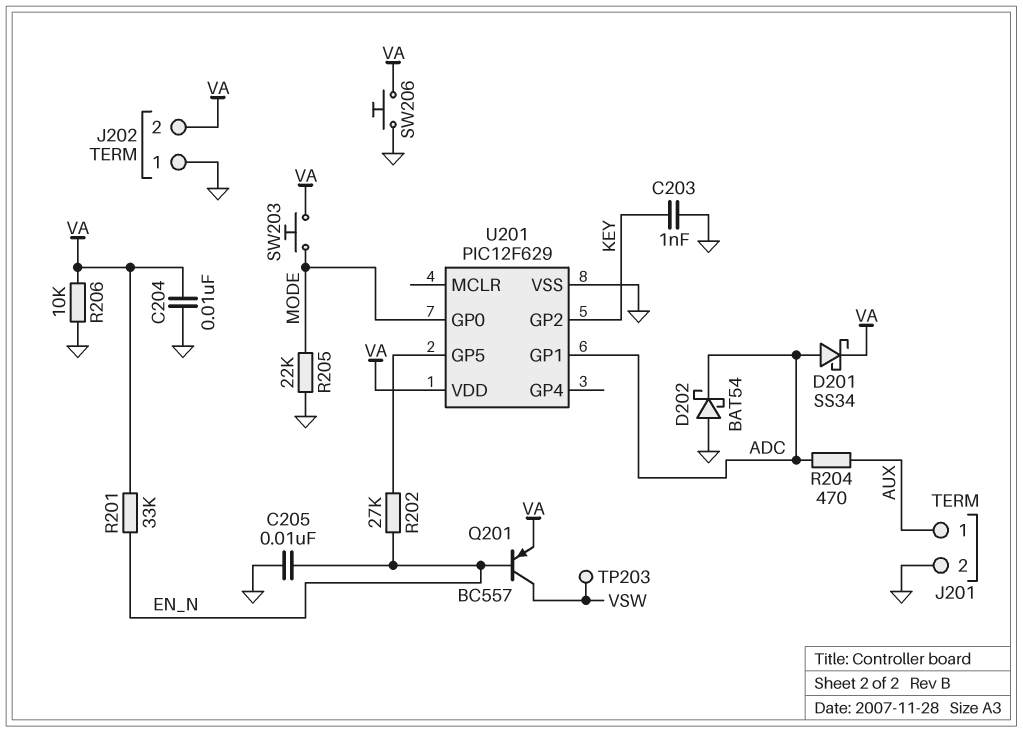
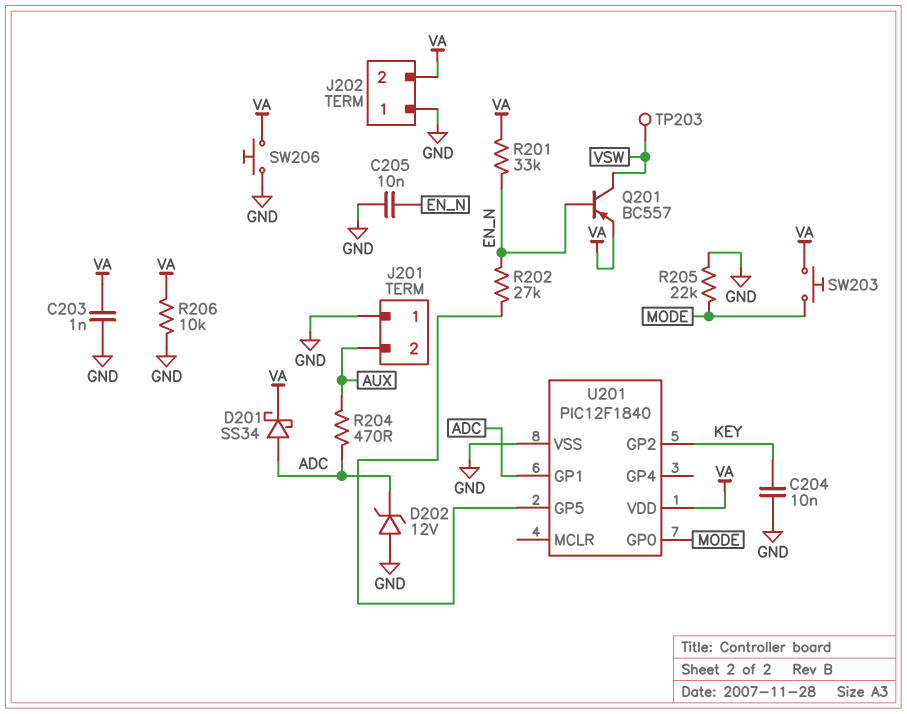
C203: 1nF (GND, KEY) -> 1nF (GND, VA)
C204: 10nF (GND, VA) -> 10nF (GND, KEY)
D202: schottky BAT54 (A GND, K ADC) -> zener 12V (A GND, K ADC)
J201 pin 1: AUX -> GND
J201 pin 2: GND -> AUX
U201: PIC12F629 -> PIC12F1840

※

◆ EXERCISE OBJECTIVE
Would you please give the material above again, unchanged but without pictures?

◆ EXERCISE RESULT
C203: 1nF (GND, KEY) -> 1nF (GND, VA)
C204: 10nF (GND, VA) -> 10nF (GND, KEY)
D202: schottky BAT54 (A GND, K ADC) -> zener 12V (A GND, K ADC)
J201 pin 1: AUX -> GND
J201 pin 2: GND -> AUX
U201: PIC12F629 -> PIC12F1840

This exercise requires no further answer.